**REQUIRED WORK:**
Report every line in the records below that holds the word "plus".

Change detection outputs
....

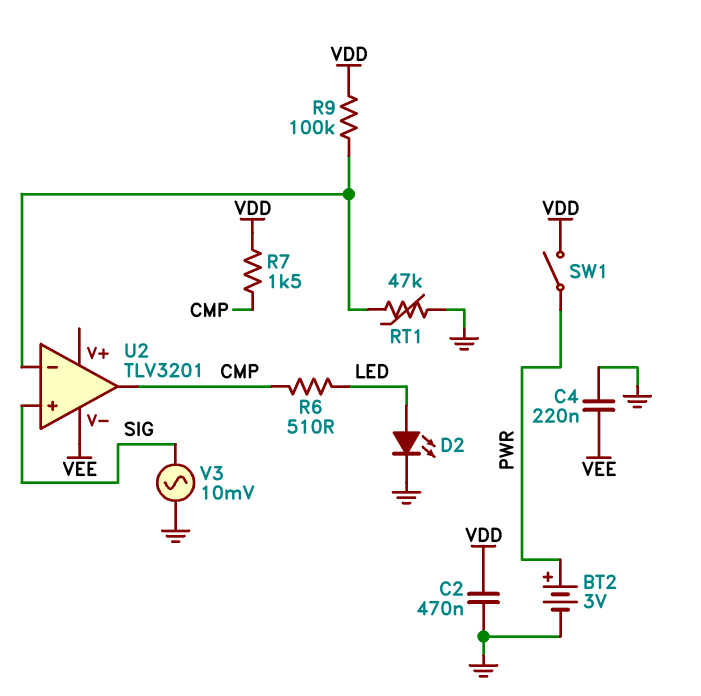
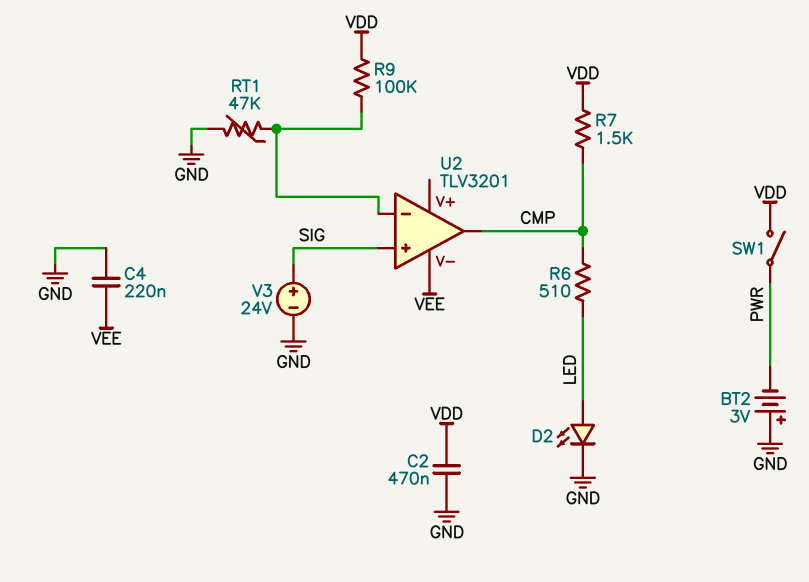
BT2: 3V (plus PWR, minus GND) -> 3V (plus GND, minus PWR)
V3: AC 10mV (GND, SIG) -> 24V (plus SIG, minus GND)

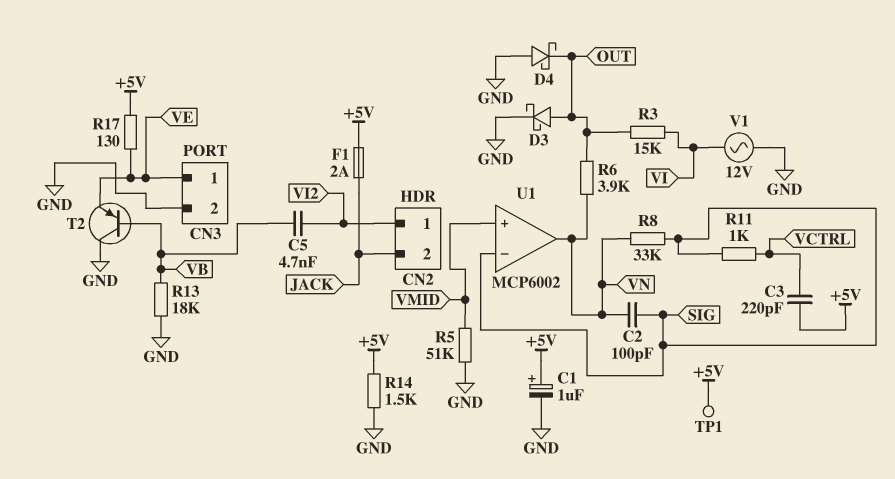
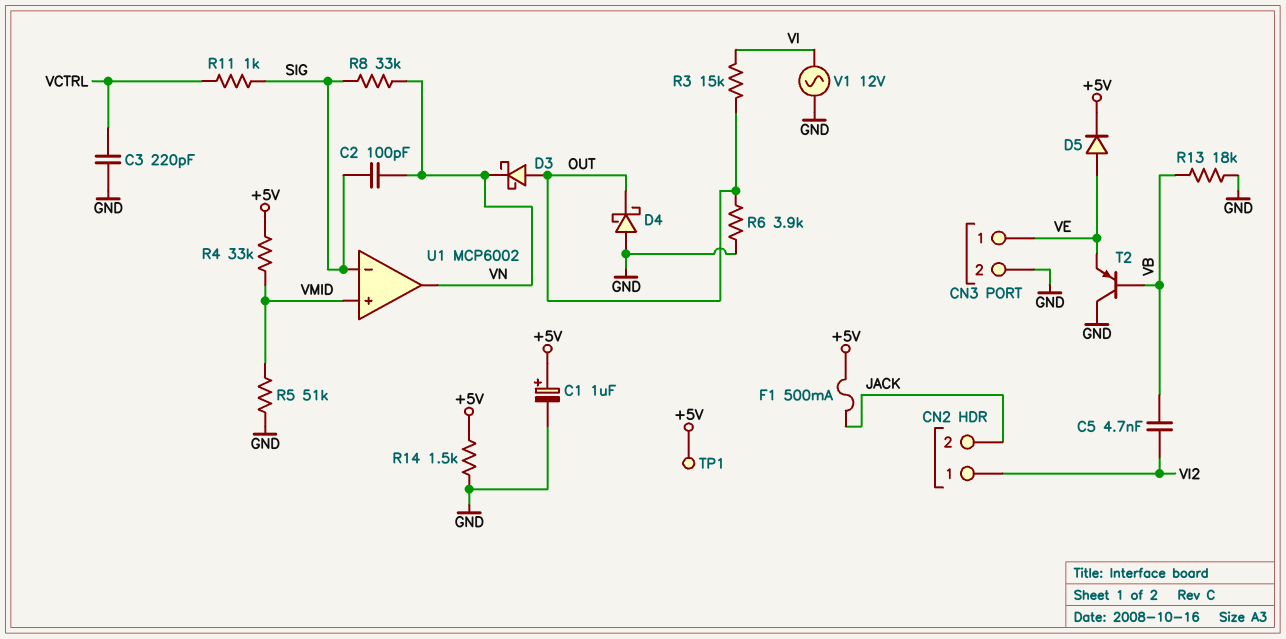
C3: 220pF (+5V, VCTRL) -> 220pF (GND, VCTRL)
D3: schottky (A OUT, K GND) -> schottky (A OUT, K VN)
D5: none -> diode (A VE, K +5V)
F1: 2A (+5V, JACK) -> 500mA (+5V, JACK)
R4: none -> 33k (+5V, VMID)
R6: 3.9k (OUT, VN) -> 3.9k (GND, OUT)
R17: 130 (+5V, VE) -> none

....

**ANSWER TO THIS PROBLEM:**
BT2: 3V (plus PWR, minus GND) -> 3V (plus GND, minus PWR)
V3: AC 10mV (GND, SIG) -> 24V (plus SIG, minus GND)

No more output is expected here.